──────── Information shown ────────

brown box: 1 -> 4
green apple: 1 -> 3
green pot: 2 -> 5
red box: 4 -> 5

────────
──────── Information shown ────────

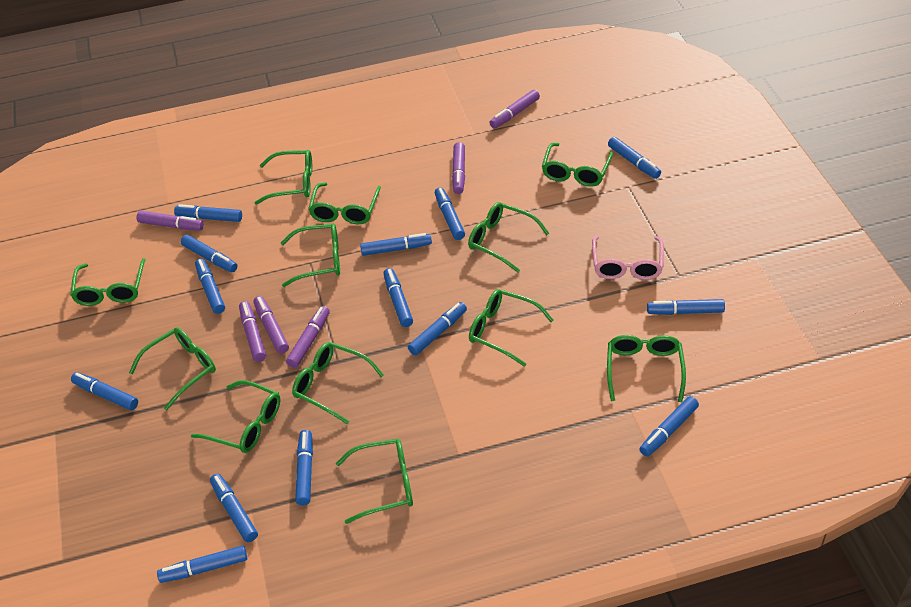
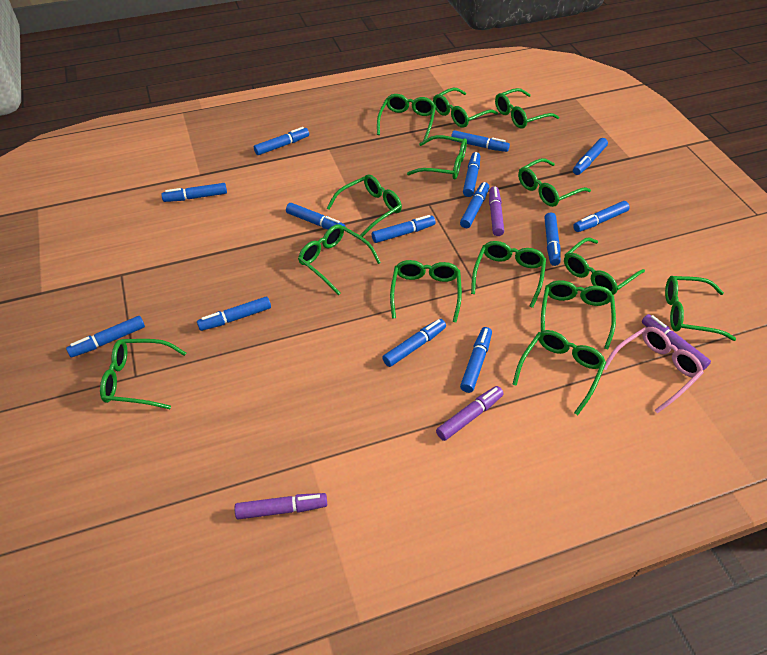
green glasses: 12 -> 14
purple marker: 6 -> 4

────────
──────── Information shown ────────

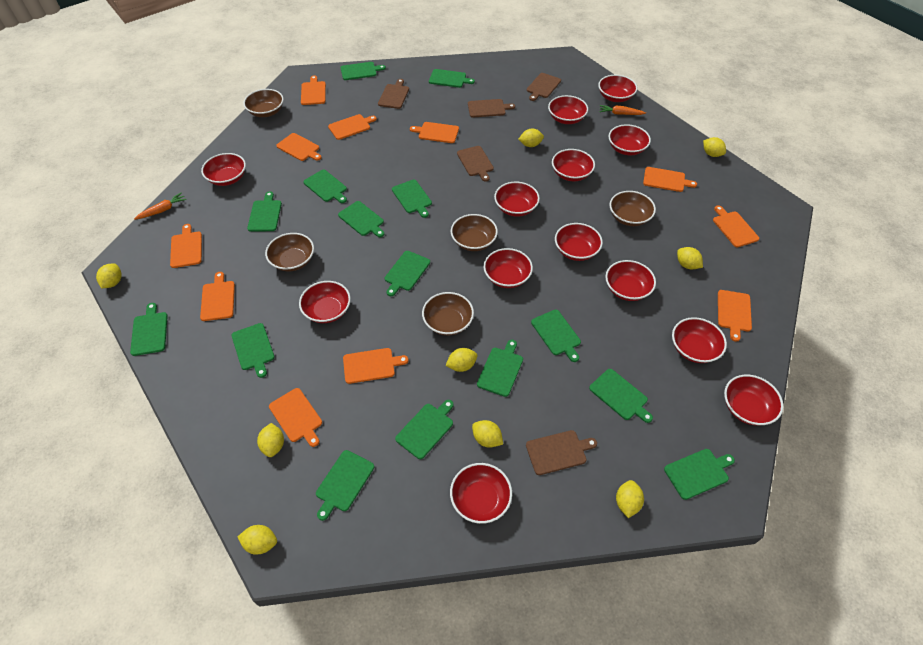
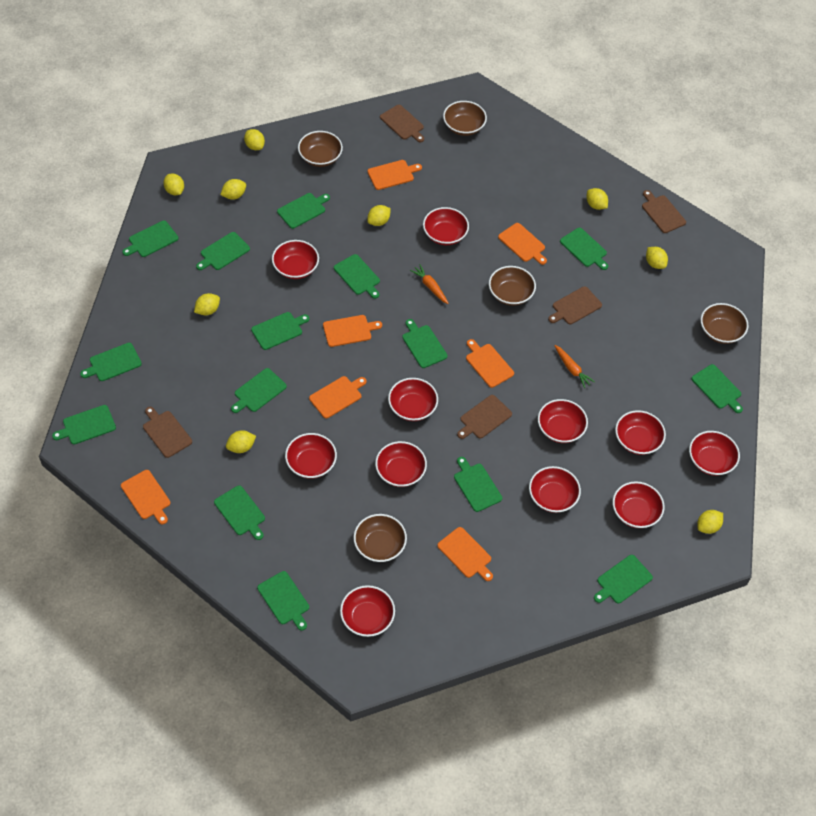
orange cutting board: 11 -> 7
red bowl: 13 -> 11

────────

• **Exercise**:
For each line in the data that contains the string "green", give a copy of that line.

• **Written response**:
green apple: 1 -> 3
green pot: 2 -> 5
green glasses: 12 -> 14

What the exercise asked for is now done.